■ O que fazer ■
Mostre cada linha do material em que aparece a palavra "instrumentName". Diferencie maiúsculas de minúsculas.

■ Itens de uma fonte de dados ■
-- -- --
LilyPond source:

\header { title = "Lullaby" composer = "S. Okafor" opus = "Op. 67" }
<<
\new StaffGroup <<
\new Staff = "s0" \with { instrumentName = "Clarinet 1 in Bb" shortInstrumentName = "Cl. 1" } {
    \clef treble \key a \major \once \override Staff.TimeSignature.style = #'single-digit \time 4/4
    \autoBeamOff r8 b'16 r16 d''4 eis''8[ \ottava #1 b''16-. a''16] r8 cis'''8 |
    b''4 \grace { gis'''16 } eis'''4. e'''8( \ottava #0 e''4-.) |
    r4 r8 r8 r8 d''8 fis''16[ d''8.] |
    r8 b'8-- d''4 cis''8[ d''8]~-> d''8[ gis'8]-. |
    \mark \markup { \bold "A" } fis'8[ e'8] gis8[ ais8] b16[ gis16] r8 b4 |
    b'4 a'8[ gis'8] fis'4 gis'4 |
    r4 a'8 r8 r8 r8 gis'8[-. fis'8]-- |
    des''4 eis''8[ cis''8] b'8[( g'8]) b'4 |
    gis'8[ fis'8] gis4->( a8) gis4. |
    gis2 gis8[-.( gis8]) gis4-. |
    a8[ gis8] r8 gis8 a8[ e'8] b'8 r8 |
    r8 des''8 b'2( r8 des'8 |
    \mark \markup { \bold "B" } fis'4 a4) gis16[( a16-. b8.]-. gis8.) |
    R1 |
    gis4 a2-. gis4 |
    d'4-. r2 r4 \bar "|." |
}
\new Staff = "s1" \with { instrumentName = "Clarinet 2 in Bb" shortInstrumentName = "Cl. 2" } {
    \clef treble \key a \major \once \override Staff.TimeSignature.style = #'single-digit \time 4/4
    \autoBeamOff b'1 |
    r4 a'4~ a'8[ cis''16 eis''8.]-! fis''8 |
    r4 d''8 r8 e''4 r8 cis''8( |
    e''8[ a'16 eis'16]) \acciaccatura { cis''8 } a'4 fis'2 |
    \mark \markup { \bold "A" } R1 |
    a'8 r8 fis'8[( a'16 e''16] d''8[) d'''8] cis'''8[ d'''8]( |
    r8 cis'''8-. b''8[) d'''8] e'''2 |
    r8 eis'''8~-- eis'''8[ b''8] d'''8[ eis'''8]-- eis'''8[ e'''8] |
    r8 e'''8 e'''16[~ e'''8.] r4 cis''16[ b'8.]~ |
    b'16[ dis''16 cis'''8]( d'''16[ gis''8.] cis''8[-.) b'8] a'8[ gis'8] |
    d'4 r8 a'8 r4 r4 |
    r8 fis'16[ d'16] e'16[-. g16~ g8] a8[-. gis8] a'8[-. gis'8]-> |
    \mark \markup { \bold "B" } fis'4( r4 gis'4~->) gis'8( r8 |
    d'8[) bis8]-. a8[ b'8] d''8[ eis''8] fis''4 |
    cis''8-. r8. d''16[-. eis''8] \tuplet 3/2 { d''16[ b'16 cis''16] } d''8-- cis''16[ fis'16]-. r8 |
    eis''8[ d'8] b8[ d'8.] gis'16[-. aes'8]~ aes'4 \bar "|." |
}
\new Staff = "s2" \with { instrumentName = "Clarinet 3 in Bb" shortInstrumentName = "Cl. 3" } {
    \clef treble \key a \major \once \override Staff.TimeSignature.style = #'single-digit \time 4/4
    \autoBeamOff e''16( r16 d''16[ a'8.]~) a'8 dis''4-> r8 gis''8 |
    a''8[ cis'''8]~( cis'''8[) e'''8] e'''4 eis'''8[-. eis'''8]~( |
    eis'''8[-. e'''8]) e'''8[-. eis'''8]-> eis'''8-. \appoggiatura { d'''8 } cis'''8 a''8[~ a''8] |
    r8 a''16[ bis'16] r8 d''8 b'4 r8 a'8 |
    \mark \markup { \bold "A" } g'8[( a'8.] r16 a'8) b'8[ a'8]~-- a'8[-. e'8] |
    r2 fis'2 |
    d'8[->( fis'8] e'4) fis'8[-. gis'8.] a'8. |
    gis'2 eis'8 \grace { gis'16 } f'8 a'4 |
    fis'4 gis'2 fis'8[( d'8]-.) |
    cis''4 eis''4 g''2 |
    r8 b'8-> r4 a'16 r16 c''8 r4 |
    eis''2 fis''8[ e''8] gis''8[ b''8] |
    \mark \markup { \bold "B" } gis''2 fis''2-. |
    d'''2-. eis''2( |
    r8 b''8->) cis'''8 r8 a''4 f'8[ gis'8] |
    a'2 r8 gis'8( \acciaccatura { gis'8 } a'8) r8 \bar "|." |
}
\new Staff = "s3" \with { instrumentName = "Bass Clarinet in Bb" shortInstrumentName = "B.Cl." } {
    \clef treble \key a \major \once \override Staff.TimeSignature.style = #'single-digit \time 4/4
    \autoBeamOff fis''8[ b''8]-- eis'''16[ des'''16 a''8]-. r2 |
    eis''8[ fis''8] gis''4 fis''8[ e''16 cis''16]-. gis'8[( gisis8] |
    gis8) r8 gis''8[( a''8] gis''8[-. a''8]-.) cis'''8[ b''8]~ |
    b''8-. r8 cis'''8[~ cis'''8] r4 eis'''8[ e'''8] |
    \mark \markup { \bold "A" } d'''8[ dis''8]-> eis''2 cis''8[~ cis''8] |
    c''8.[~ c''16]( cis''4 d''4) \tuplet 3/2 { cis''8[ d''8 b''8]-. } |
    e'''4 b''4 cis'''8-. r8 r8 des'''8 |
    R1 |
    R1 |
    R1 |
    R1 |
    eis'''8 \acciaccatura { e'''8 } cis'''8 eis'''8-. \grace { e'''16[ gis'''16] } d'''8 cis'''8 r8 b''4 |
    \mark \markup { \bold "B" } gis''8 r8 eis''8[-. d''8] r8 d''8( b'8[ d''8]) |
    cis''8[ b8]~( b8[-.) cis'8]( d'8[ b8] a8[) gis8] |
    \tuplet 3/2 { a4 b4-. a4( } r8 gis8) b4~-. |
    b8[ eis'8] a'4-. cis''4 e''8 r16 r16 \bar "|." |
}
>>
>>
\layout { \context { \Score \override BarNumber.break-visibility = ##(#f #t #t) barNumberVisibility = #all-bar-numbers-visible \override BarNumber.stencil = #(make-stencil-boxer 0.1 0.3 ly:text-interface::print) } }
-- -- --
■ Resposta escrita ■
\new Staff = "s0" \with { instrumentName = "Clarinet 1 in Bb" shortInstrumentName = "Cl. 1" } {
\new Staff = "s1" \with { instrumentName = "Clarinet 2 in Bb" shortInstrumentName = "Cl. 2" } {
\new Staff = "s2" \with { instrumentName = "Clarinet 3 in Bb" shortInstrumentName = "Cl. 3" } {
\new Staff = "s3" \with { instrumentName = "Bass Clarinet in Bb" shortInstrumentName = "B.Cl." } {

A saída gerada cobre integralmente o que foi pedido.